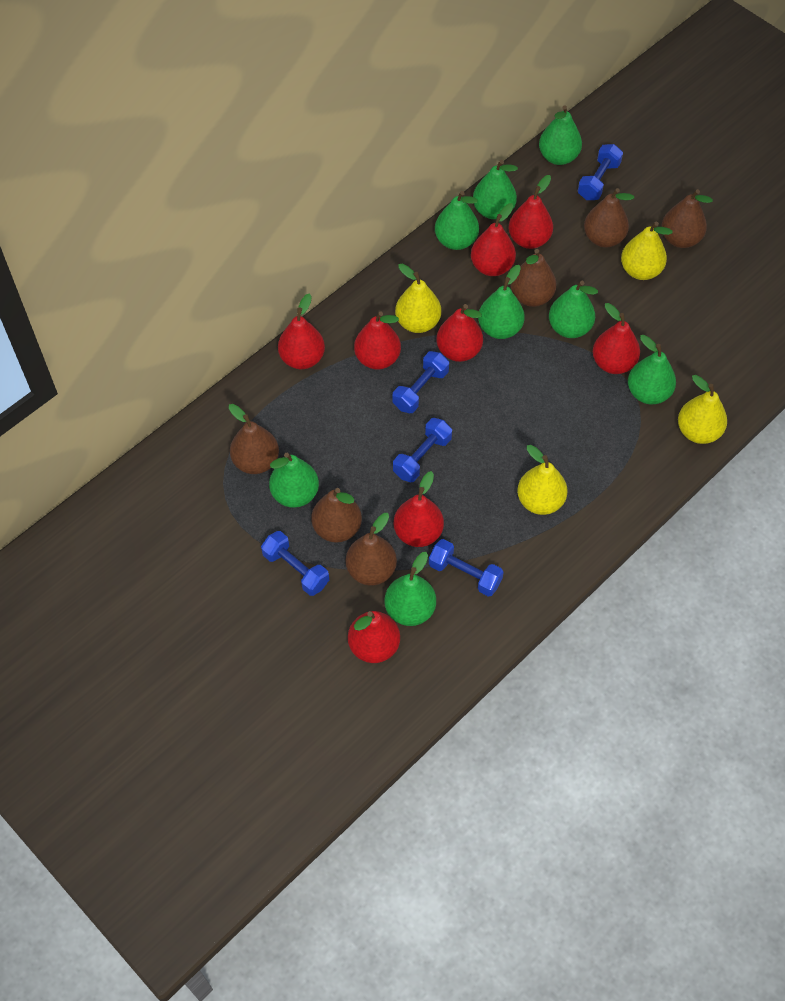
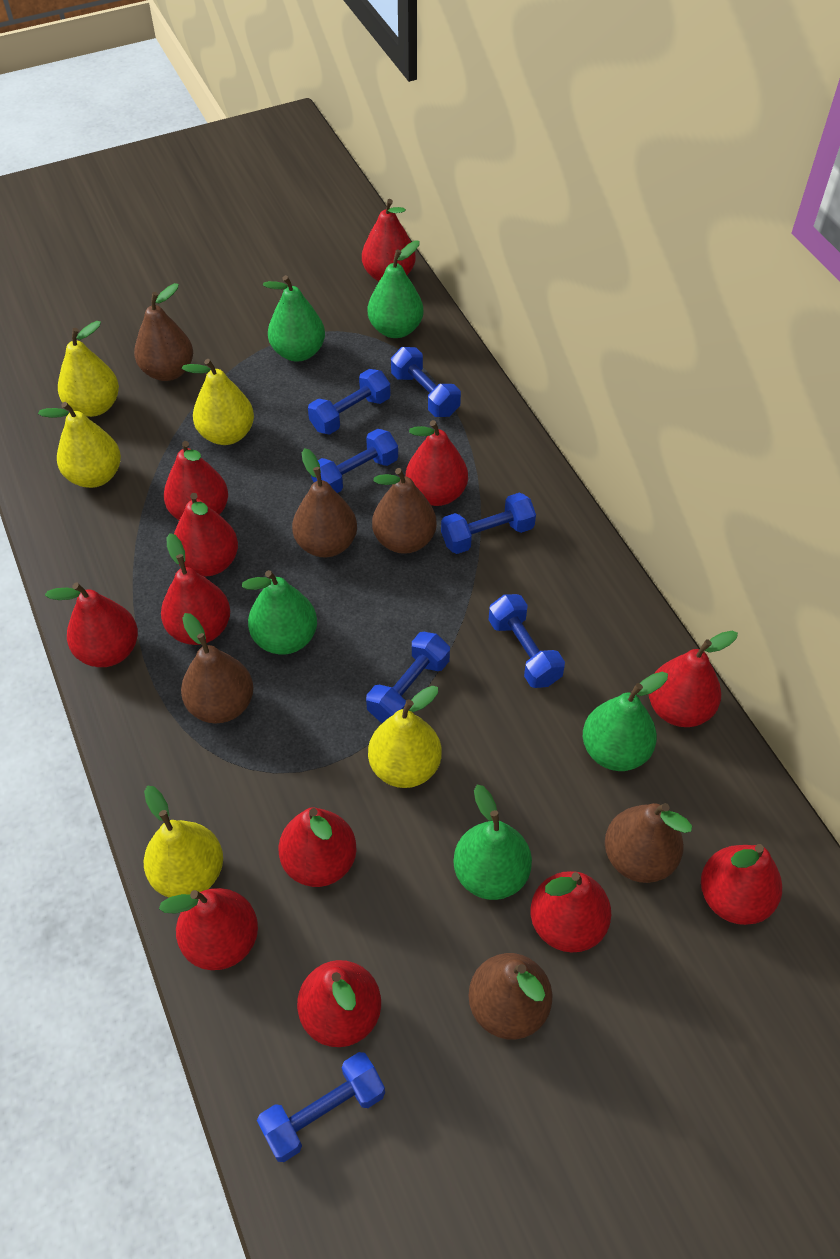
blue dumbbell: 5 -> 7
green pear: 8 -> 5
red pear: 8 -> 12
yellow pear: 4 -> 5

══════

- Goal of the exercise -
The whole listing must be restated word for word. Leave out any pictures.

- Exercise answer -
blue dumbbell: 5 -> 7
green pear: 8 -> 5
red pear: 8 -> 12
yellow pear: 4 -> 5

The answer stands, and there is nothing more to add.